How many of the lines below contain the string "alto"? Reply with the number alone.
* Start DATASET CONTENT *
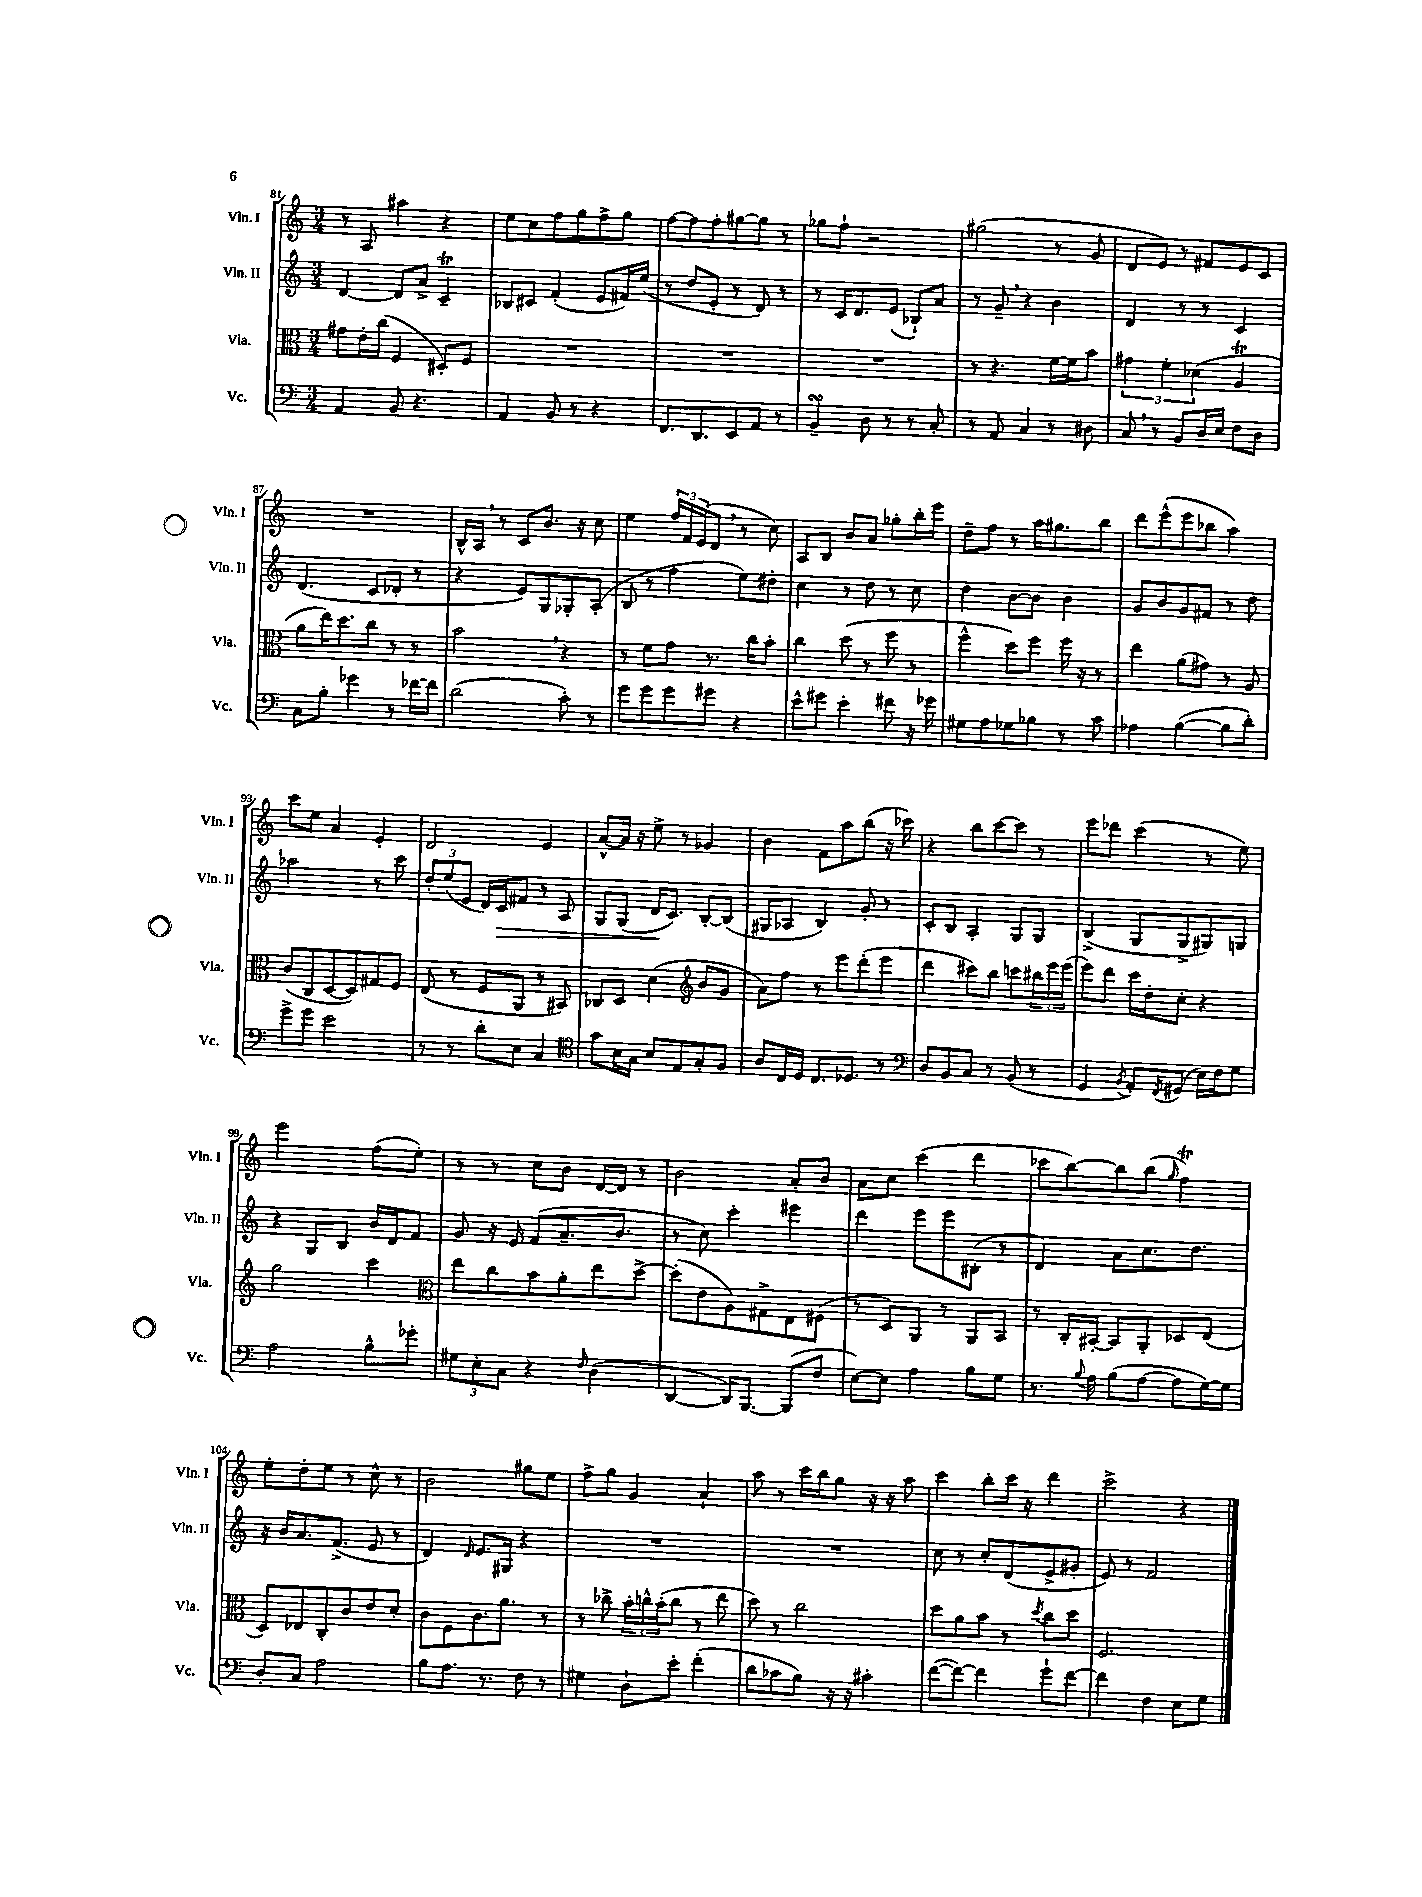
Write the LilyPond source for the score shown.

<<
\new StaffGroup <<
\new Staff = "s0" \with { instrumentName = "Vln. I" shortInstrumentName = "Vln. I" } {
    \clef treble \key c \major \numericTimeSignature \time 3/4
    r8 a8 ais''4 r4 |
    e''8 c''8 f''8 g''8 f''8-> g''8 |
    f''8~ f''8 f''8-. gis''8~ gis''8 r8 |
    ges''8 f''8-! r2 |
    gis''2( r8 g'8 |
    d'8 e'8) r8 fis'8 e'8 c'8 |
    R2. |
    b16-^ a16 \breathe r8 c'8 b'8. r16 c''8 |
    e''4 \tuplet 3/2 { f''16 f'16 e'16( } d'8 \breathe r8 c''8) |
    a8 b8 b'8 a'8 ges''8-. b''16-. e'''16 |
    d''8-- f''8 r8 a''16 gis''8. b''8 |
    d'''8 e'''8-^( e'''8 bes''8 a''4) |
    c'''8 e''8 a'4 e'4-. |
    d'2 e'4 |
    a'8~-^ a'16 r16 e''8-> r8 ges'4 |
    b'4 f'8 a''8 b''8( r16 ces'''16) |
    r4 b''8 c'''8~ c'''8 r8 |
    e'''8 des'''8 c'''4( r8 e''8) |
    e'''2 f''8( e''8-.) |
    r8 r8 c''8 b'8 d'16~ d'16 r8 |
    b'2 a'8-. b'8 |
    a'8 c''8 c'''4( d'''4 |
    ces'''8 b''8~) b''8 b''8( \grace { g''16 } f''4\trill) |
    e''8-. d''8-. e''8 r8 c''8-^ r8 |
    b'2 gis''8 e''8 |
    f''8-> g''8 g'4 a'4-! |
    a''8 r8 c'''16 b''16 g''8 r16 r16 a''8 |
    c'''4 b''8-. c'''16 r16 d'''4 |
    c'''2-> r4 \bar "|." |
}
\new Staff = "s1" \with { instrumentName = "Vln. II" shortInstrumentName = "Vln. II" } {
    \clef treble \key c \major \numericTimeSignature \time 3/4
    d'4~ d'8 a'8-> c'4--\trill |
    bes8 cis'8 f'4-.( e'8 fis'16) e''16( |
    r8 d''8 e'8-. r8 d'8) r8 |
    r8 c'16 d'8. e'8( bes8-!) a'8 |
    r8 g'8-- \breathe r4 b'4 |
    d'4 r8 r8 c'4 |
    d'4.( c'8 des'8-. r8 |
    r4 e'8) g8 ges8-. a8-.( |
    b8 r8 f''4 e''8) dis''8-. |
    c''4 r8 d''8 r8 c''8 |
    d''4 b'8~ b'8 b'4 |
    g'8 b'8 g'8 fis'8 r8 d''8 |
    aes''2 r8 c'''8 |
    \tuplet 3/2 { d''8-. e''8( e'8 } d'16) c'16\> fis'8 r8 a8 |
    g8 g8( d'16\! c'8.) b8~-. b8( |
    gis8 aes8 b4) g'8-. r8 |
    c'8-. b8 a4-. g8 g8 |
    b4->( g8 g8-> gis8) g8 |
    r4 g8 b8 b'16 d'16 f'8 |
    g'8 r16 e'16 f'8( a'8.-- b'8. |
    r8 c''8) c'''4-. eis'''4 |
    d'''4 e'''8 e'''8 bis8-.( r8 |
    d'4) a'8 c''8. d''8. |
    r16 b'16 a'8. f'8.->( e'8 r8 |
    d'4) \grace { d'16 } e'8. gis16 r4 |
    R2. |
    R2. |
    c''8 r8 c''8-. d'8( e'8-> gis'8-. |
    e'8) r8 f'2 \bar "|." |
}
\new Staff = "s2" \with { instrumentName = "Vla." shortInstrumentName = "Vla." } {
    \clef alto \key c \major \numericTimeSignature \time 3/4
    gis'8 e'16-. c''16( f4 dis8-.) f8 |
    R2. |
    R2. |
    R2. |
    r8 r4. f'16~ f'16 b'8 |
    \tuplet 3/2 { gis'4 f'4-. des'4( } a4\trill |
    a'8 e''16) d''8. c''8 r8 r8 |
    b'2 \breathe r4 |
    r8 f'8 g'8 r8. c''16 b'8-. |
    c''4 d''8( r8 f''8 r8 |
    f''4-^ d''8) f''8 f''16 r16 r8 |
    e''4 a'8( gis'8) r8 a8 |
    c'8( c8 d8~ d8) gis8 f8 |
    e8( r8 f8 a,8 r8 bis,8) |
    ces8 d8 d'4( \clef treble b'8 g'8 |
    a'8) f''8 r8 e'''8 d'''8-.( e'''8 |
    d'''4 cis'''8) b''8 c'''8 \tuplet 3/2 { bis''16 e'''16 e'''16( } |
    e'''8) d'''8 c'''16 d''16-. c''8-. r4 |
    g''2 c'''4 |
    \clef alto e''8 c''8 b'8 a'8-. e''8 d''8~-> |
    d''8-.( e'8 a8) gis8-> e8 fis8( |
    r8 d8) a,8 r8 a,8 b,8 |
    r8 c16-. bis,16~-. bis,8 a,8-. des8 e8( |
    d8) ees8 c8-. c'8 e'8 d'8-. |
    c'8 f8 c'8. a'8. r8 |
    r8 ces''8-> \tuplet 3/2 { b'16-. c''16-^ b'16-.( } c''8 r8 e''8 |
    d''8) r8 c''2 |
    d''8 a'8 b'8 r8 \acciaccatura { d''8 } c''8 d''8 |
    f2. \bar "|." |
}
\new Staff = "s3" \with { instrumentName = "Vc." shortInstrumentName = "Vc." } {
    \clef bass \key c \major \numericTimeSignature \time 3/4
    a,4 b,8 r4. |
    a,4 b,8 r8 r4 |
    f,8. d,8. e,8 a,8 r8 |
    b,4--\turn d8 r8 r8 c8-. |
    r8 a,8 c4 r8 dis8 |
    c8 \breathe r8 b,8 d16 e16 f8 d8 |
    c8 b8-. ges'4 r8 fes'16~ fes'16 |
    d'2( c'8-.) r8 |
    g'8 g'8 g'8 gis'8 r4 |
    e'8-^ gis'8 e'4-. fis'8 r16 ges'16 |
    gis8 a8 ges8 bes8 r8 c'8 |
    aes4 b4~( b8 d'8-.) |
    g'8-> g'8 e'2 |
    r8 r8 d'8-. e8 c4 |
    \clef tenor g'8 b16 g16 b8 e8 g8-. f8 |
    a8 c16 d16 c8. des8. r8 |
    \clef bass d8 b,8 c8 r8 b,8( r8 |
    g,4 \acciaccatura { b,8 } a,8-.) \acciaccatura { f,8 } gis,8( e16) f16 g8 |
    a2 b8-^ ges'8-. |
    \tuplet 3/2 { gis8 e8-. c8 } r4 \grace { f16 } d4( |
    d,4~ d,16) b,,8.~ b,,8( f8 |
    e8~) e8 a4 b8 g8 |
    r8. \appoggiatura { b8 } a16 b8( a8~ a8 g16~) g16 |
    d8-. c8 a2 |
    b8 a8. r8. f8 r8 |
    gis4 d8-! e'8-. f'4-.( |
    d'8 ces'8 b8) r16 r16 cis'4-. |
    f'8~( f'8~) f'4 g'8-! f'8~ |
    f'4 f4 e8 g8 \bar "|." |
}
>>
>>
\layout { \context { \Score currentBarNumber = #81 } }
* End DATASET CONTENT *
**EXERCISE SOLUTION**
2